Written instruction:
Which lines in the entries below contain the word "rocking"? Copy each of those lines in full.

Input records:
************

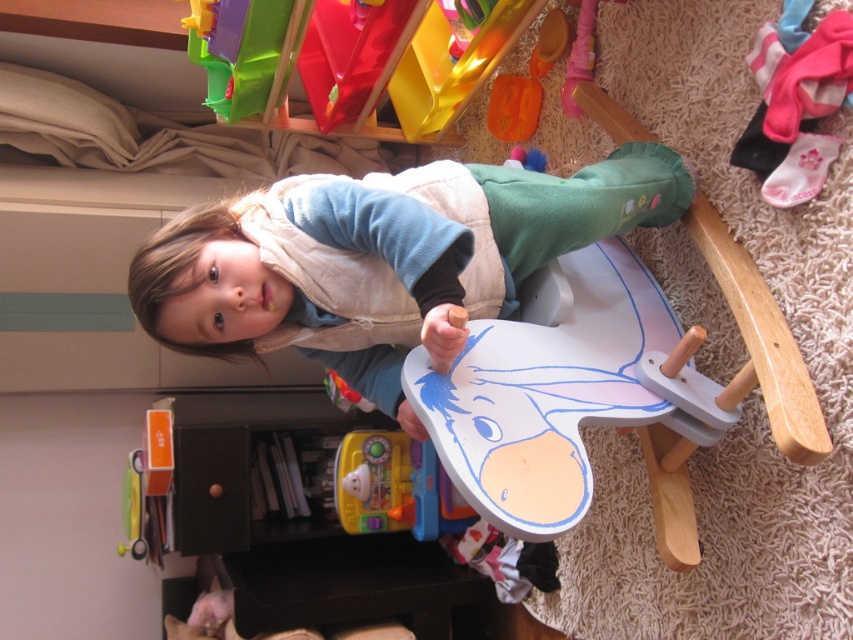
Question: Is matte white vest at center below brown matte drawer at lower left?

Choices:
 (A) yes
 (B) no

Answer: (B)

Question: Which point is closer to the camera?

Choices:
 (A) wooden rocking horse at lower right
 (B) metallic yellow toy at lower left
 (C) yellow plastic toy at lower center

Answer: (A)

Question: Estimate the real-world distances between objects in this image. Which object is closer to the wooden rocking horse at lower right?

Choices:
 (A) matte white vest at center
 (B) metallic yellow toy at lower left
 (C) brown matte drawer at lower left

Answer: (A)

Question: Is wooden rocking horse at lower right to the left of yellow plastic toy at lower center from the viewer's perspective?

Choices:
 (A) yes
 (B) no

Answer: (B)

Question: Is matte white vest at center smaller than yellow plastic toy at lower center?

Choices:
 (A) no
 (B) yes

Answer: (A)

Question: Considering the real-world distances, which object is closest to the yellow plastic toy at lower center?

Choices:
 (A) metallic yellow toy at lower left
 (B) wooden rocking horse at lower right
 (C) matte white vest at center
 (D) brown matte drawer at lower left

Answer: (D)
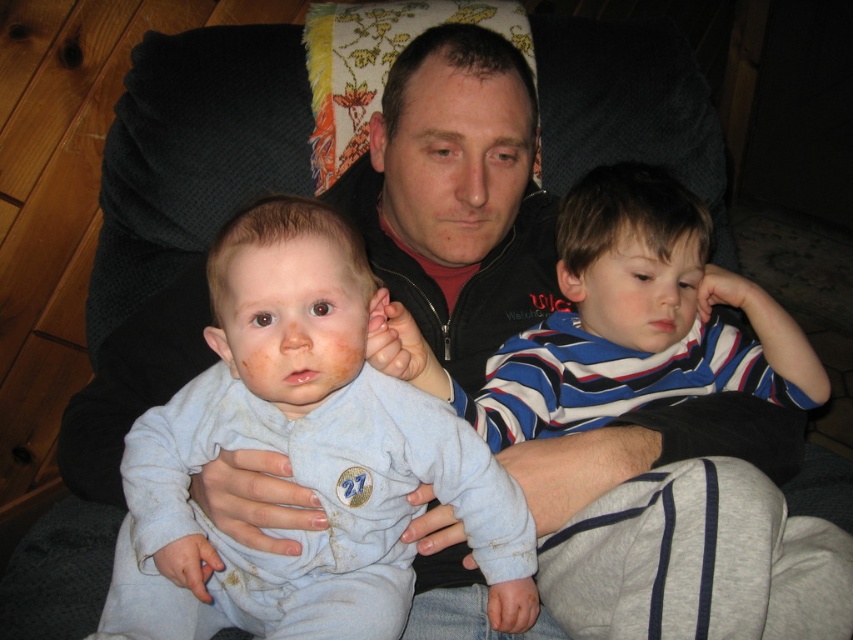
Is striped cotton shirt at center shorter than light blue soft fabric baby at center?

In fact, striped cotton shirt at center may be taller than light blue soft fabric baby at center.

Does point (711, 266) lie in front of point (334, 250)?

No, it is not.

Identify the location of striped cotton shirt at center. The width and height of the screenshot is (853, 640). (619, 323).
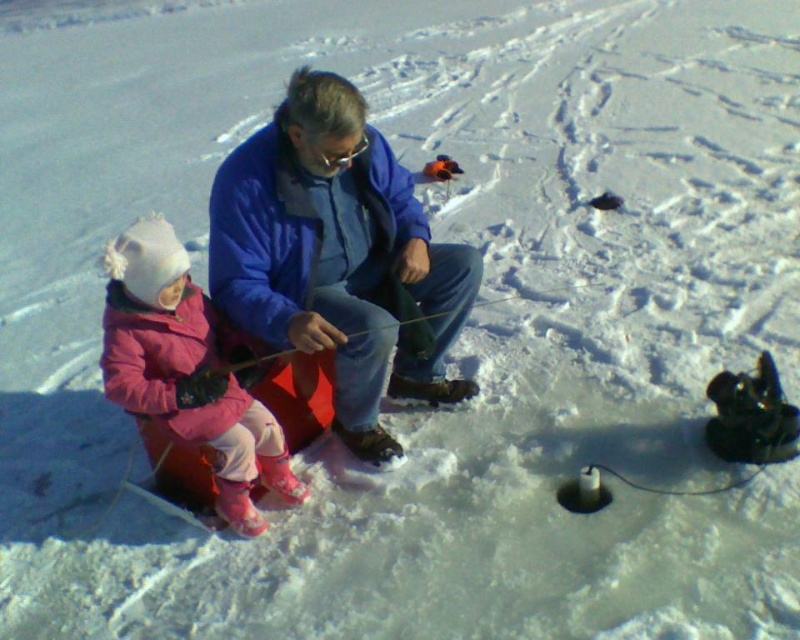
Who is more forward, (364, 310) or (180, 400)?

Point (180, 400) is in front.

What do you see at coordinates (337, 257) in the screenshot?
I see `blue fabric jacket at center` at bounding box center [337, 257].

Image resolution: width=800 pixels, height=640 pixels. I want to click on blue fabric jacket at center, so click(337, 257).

************

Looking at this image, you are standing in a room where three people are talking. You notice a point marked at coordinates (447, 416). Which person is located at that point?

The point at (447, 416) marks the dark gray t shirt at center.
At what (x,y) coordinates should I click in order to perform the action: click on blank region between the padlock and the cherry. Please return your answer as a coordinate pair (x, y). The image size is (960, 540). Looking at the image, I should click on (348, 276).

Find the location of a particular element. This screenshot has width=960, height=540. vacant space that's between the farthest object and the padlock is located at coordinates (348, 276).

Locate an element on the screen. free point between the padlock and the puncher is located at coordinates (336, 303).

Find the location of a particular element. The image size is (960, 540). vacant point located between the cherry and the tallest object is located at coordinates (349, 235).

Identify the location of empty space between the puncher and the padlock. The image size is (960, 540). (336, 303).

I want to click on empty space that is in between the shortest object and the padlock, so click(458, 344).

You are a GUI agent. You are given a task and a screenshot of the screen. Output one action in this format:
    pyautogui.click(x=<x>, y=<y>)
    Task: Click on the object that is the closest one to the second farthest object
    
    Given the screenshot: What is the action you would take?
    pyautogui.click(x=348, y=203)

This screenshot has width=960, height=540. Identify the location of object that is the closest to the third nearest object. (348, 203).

************

Written response:
 (A) wooden rocking horse at lower right
Question: Estimate the real-world distances between objects in this image. Which object is closer to the wooden rocking horse at lower right?
Question: Is wooden rocking horse at lower right to the left of yellow plastic toy at lower center from the viewer's perspective?
 (B) wooden rocking horse at lower right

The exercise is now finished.